▶ [Exercise]: The reply should hold every entry exactly as written and none of the pictures.

▶ [The records]:
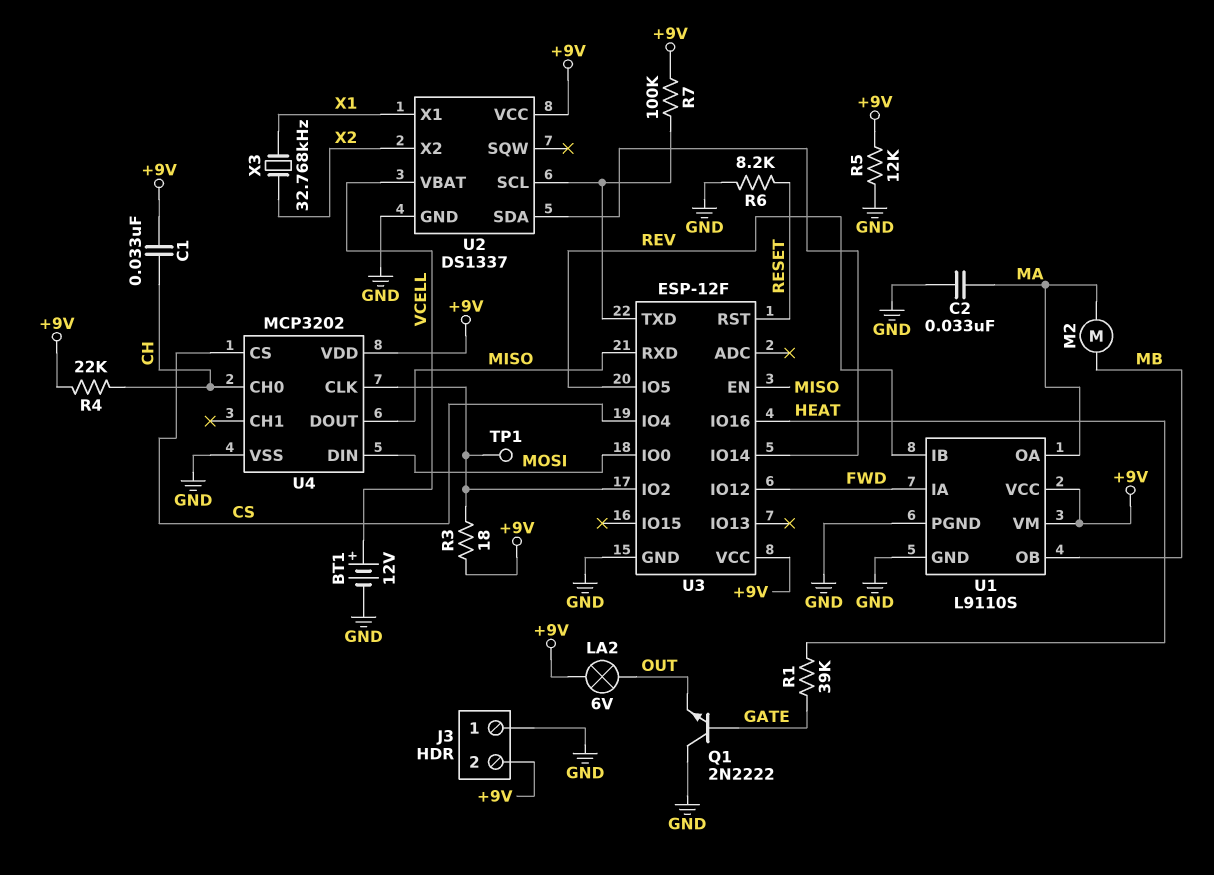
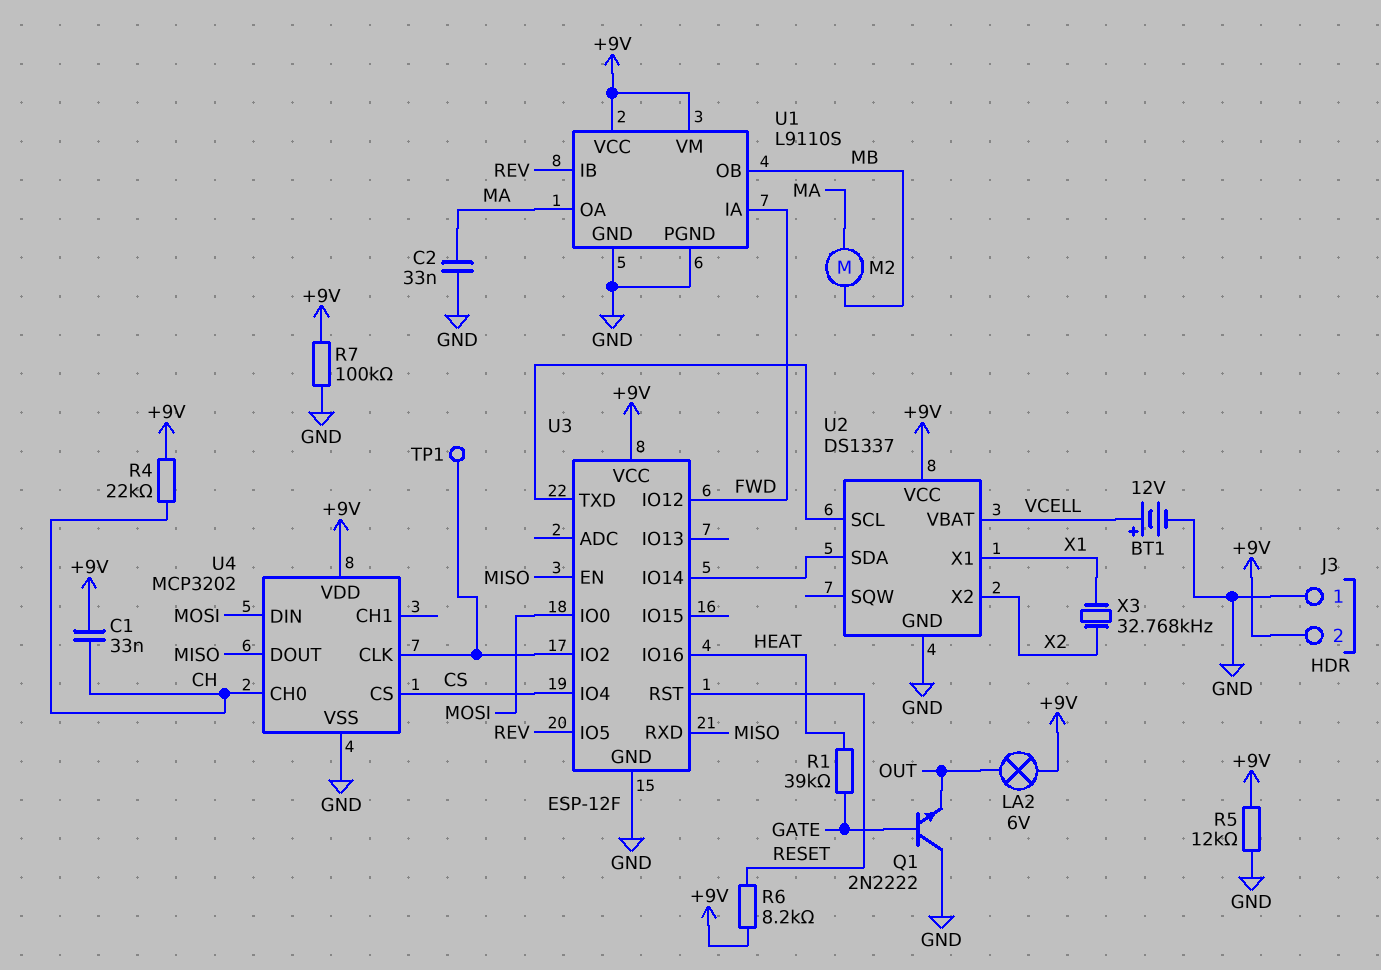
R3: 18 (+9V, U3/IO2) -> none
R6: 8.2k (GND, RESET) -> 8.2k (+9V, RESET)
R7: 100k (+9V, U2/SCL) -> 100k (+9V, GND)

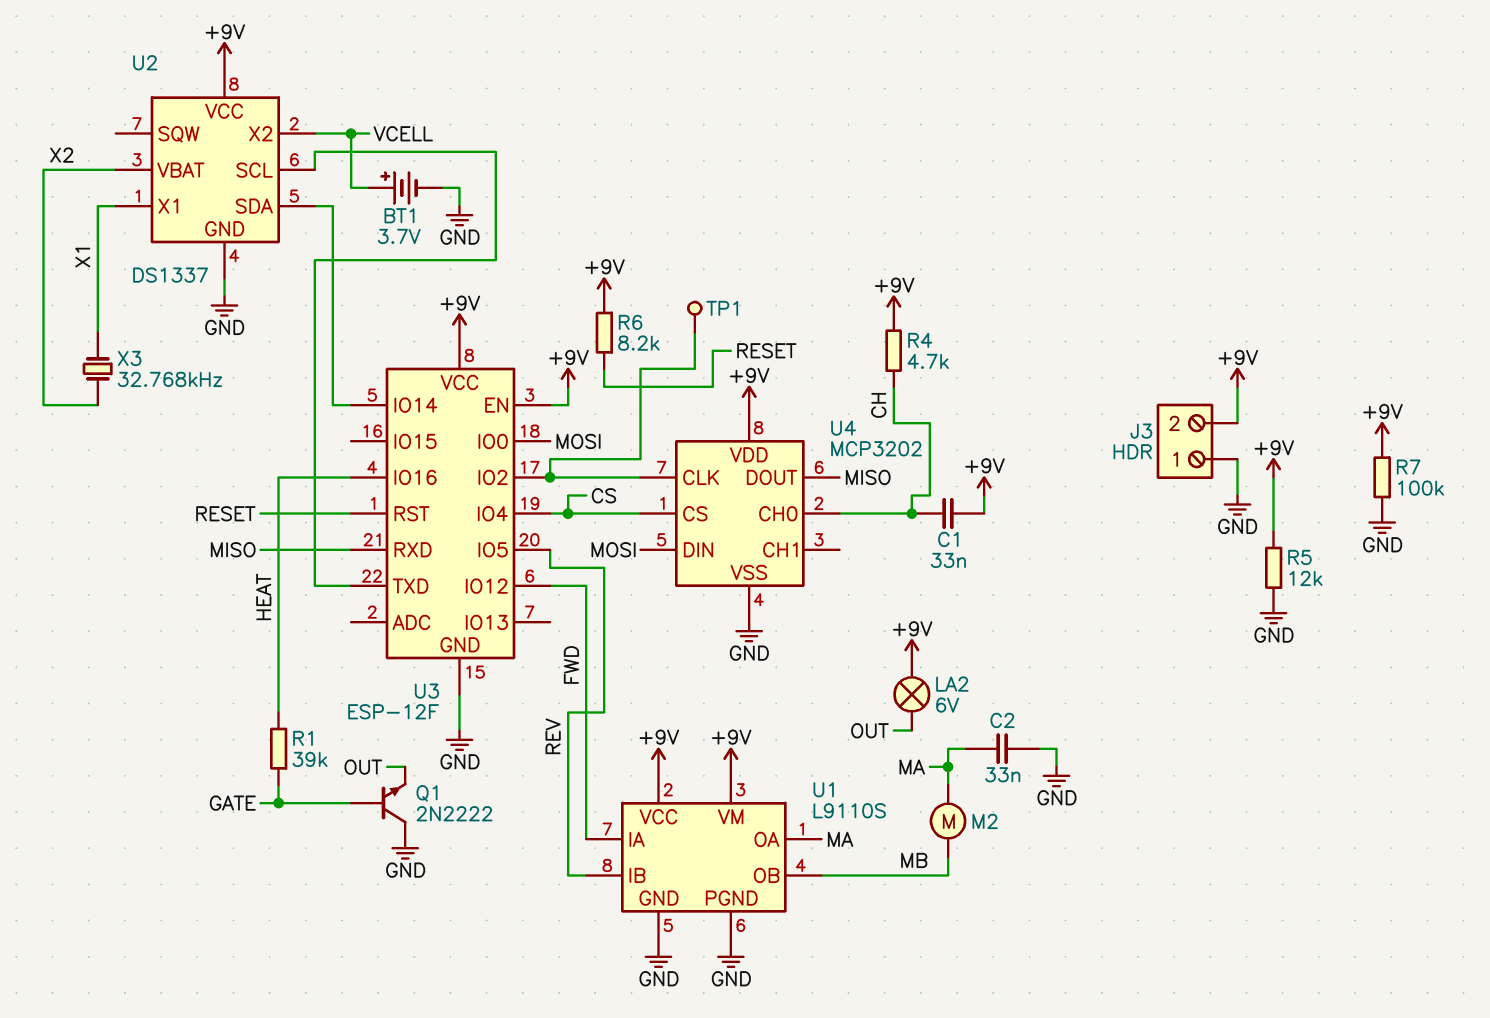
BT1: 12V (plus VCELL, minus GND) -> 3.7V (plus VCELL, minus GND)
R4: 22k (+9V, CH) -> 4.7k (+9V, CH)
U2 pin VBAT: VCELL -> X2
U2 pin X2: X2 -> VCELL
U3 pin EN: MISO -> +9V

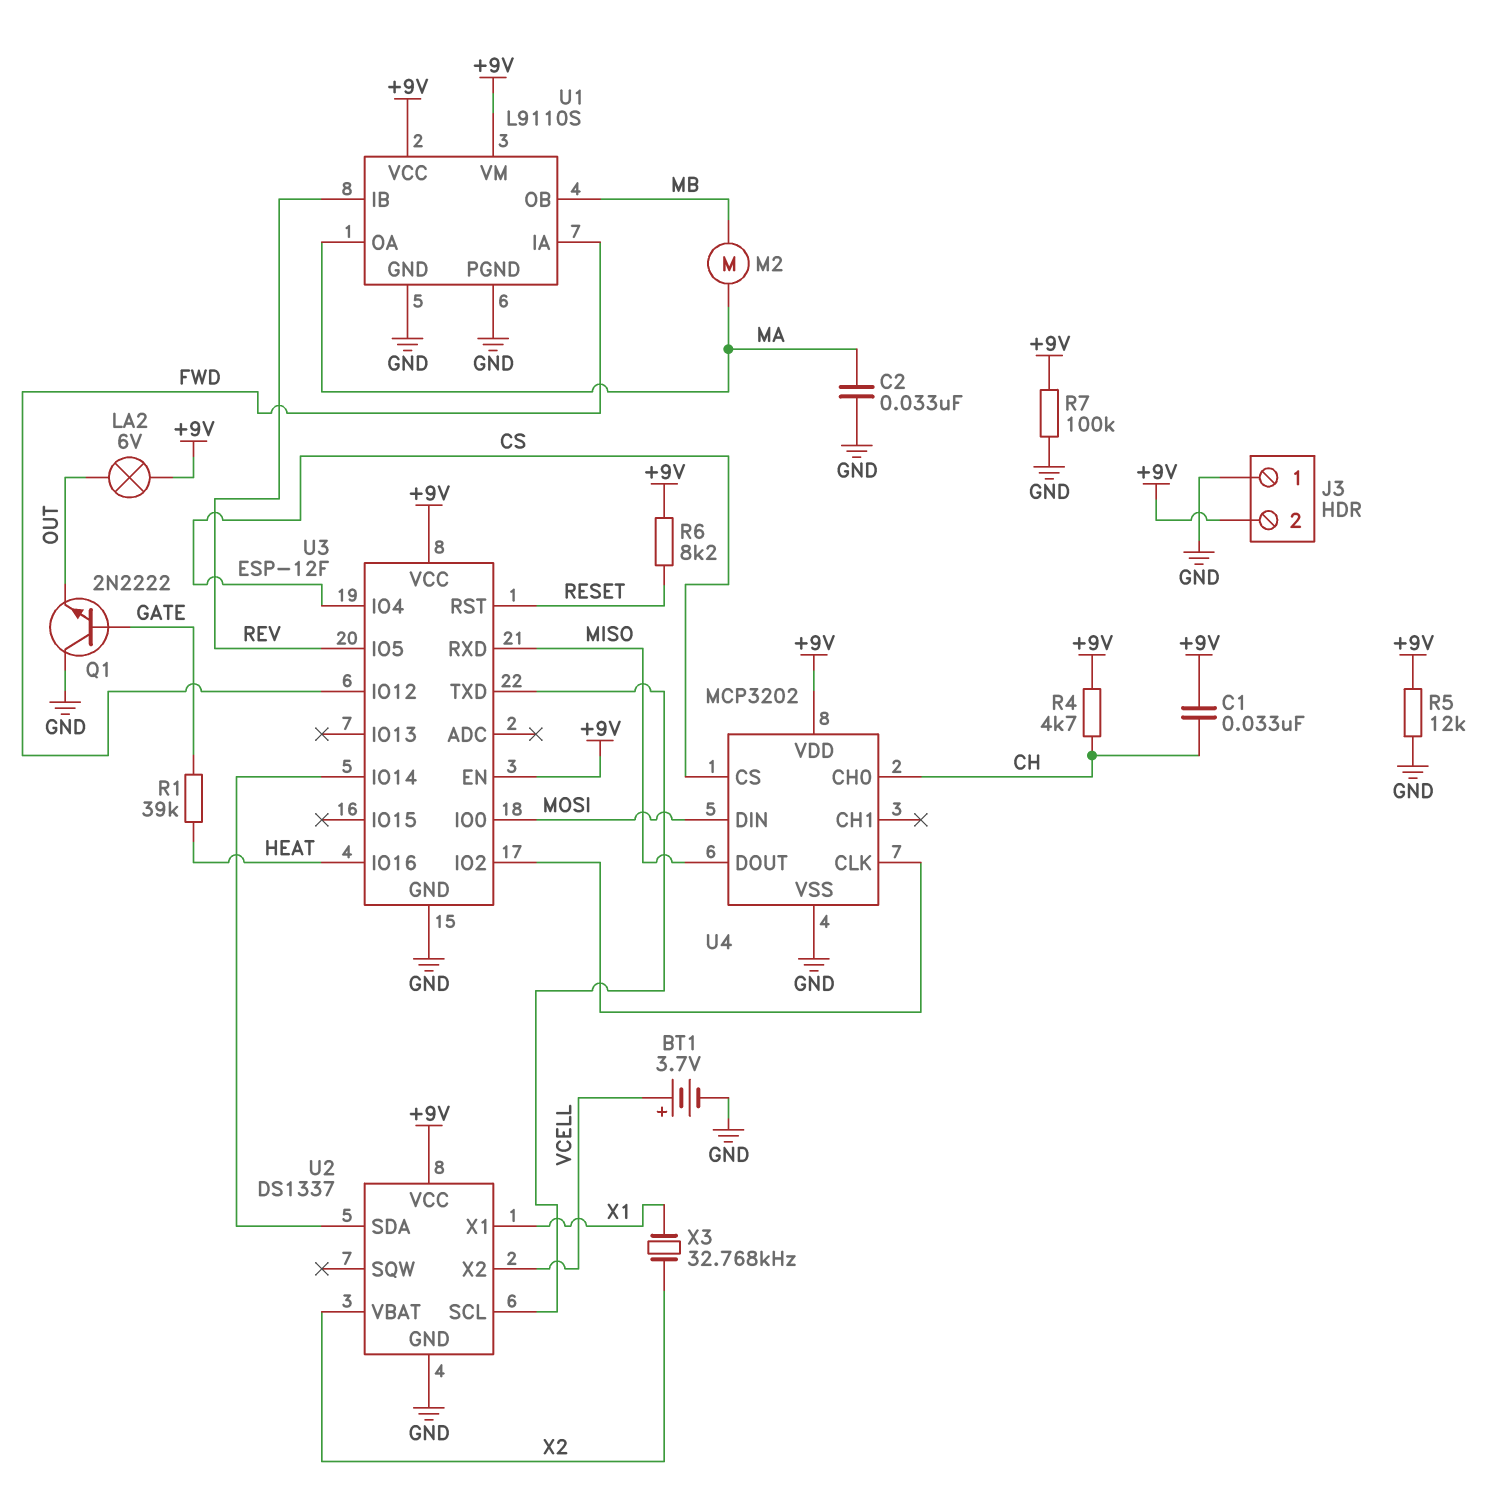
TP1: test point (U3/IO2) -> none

▶ [Answer box]:
R3: 18 (+9V, U3/IO2) -> none
R6: 8.2k (GND, RESET) -> 8.2k (+9V, RESET)
R7: 100k (+9V, U2/SCL) -> 100k (+9V, GND)

BT1: 12V (plus VCELL, minus GND) -> 3.7V (plus VCELL, minus GND)
R4: 22k (+9V, CH) -> 4.7k (+9V, CH)
U2 pin VBAT: VCELL -> X2
U2 pin X2: X2 -> VCELL
U3 pin EN: MISO -> +9V

TP1: test point (U3/IO2) -> none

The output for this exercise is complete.